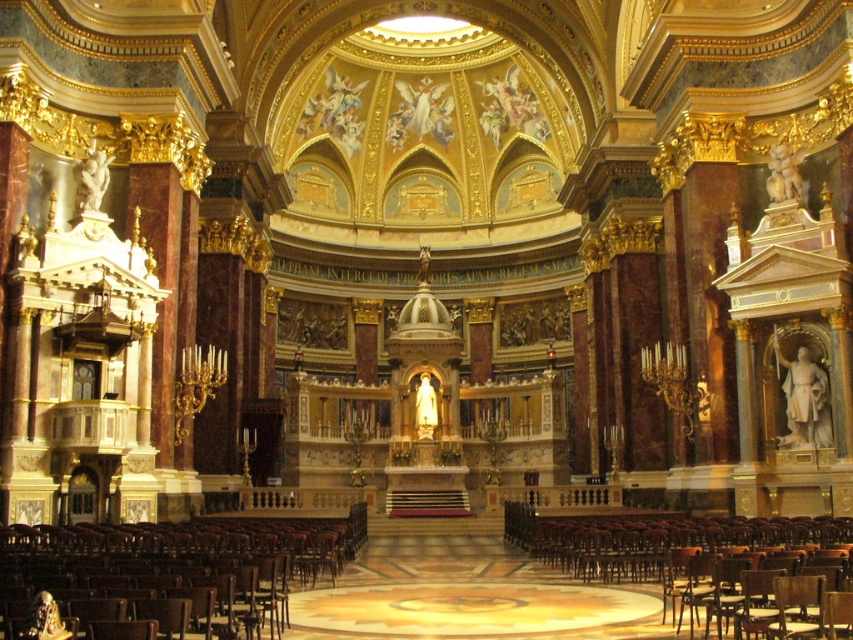
Does wooden polished chair at lower left have a greater height compared to wooden polished chair at lower right?

Incorrect, wooden polished chair at lower left's height is not larger of wooden polished chair at lower right's.

Is point (215, 552) farther from camera compared to point (730, 614)?

That is True.

Describe the element at coordinates (181, 563) in the screenshot. I see `wooden polished chair at lower left` at that location.

At what (x,y) coordinates should I click in order to perform the action: click on wooden polished chair at lower left. Please return your answer as a coordinate pair (x, y). Image resolution: width=853 pixels, height=640 pixels. Looking at the image, I should click on (181, 563).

> What is being asked:
Reproduce the material above word for word, leaving out the picture.

> Problem solution:
Does wooden polished chair at lower left have a greater height compared to wooden polished chair at lower right?

Incorrect, wooden polished chair at lower left's height is not larger of wooden polished chair at lower right's.

Is point (215, 552) farther from camera compared to point (730, 614)?

That is True.

Describe the element at coordinates (181, 563) in the screenshot. I see `wooden polished chair at lower left` at that location.

At what (x,y) coordinates should I click in order to perform the action: click on wooden polished chair at lower left. Please return your answer as a coordinate pair (x, y). Image resolution: width=853 pixels, height=640 pixels. Looking at the image, I should click on (181, 563).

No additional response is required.